§ AIM OF THE EXERCISE
Every record shown below is to be output exactly.

(Revision tracking records)
--- --- ---

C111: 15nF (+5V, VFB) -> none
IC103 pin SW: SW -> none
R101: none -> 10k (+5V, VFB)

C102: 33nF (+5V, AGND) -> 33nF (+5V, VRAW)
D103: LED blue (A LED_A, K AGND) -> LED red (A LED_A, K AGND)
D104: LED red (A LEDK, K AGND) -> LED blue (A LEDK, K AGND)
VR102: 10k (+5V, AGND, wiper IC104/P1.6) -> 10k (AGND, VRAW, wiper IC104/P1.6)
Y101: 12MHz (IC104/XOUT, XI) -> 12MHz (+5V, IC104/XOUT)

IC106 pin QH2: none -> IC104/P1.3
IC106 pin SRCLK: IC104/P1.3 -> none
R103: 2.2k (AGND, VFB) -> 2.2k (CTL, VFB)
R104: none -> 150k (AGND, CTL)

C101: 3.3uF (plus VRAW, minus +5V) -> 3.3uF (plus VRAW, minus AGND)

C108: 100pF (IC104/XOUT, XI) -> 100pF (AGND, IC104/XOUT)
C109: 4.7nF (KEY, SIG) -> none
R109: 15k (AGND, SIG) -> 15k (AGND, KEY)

--- --- ---

§ SOLVED PROBLEM
C111: 15nF (+5V, VFB) -> none
IC103 pin SW: SW -> none
R101: none -> 10k (+5V, VFB)

C102: 33nF (+5V, AGND) -> 33nF (+5V, VRAW)
D103: LED blue (A LED_A, K AGND) -> LED red (A LED_A, K AGND)
D104: LED red (A LEDK, K AGND) -> LED blue (A LEDK, K AGND)
VR102: 10k (+5V, AGND, wiper IC104/P1.6) -> 10k (AGND, VRAW, wiper IC104/P1.6)
Y101: 12MHz (IC104/XOUT, XI) -> 12MHz (+5V, IC104/XOUT)

IC106 pin QH2: none -> IC104/P1.3
IC106 pin SRCLK: IC104/P1.3 -> none
R103: 2.2k (AGND, VFB) -> 2.2k (CTL, VFB)
R104: none -> 150k (AGND, CTL)

C101: 3.3uF (plus VRAW, minus +5V) -> 3.3uF (plus VRAW, minus AGND)

C108: 100pF (IC104/XOUT, XI) -> 100pF (AGND, IC104/XOUT)
C109: 4.7nF (KEY, SIG) -> none
R109: 15k (AGND, SIG) -> 15k (AGND, KEY)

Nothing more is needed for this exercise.